[Before-and-after object listings]
————————

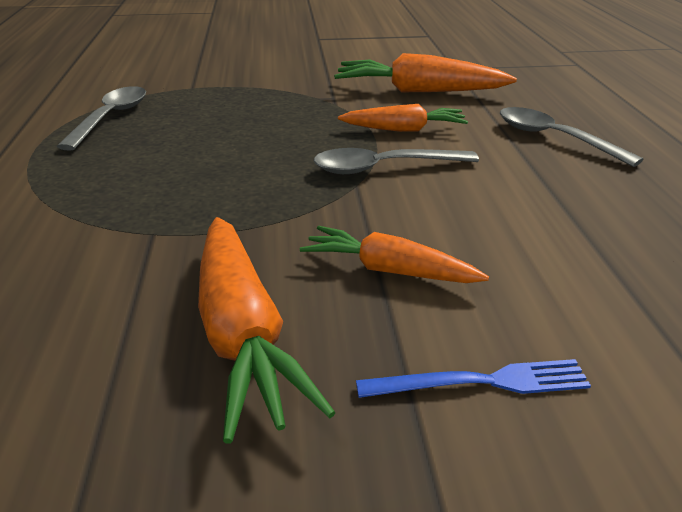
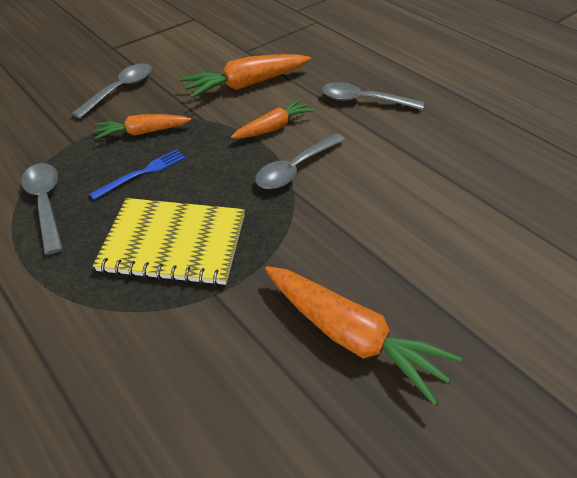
camera: 35 degrees left, 15 degrees up
(173, 180) = (174, 243): none -> yellow notebook
(283, 65) = (120, 90): none -> grey spoon
(389, 270) = (376, 249): orange carrot -> orange carrot (143, 132)
(481, 382) = (479, 296): blue fork -> blue fork (142, 173)

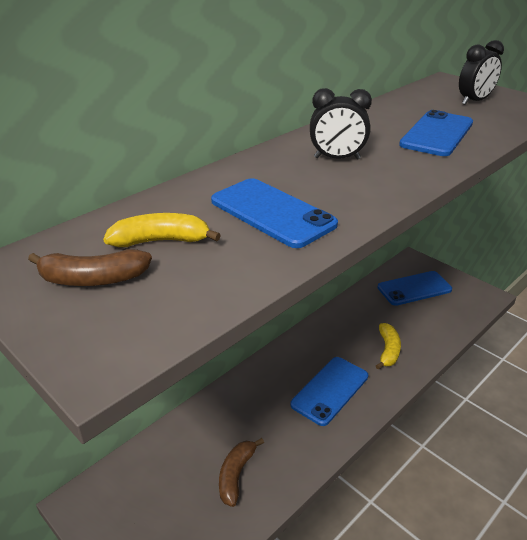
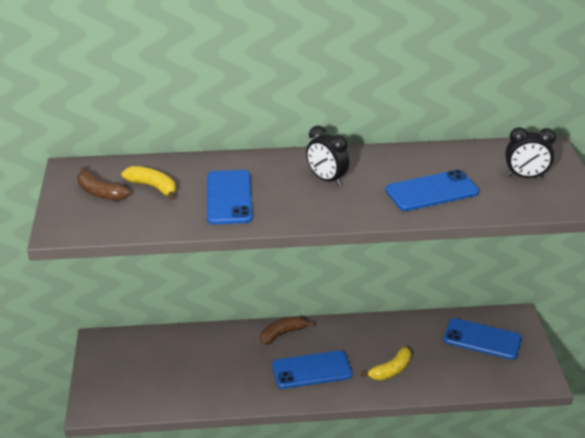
camera: 40 degrees right, 0 degrees up
(236, 475) = (193, 380): brown banana -> brown banana (283, 333)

————————

The data must be reproduced exactly, and no picture may appear in the copy.

Result of the exercise:
camera: 35 degrees left, 15 degrees up
(173, 180) = (174, 243): none -> yellow notebook
(283, 65) = (120, 90): none -> grey spoon
(389, 270) = (376, 249): orange carrot -> orange carrot (143, 132)
(481, 382) = (479, 296): blue fork -> blue fork (142, 173)

camera: 40 degrees right, 0 degrees up
(236, 475) = (193, 380): brown banana -> brown banana (283, 333)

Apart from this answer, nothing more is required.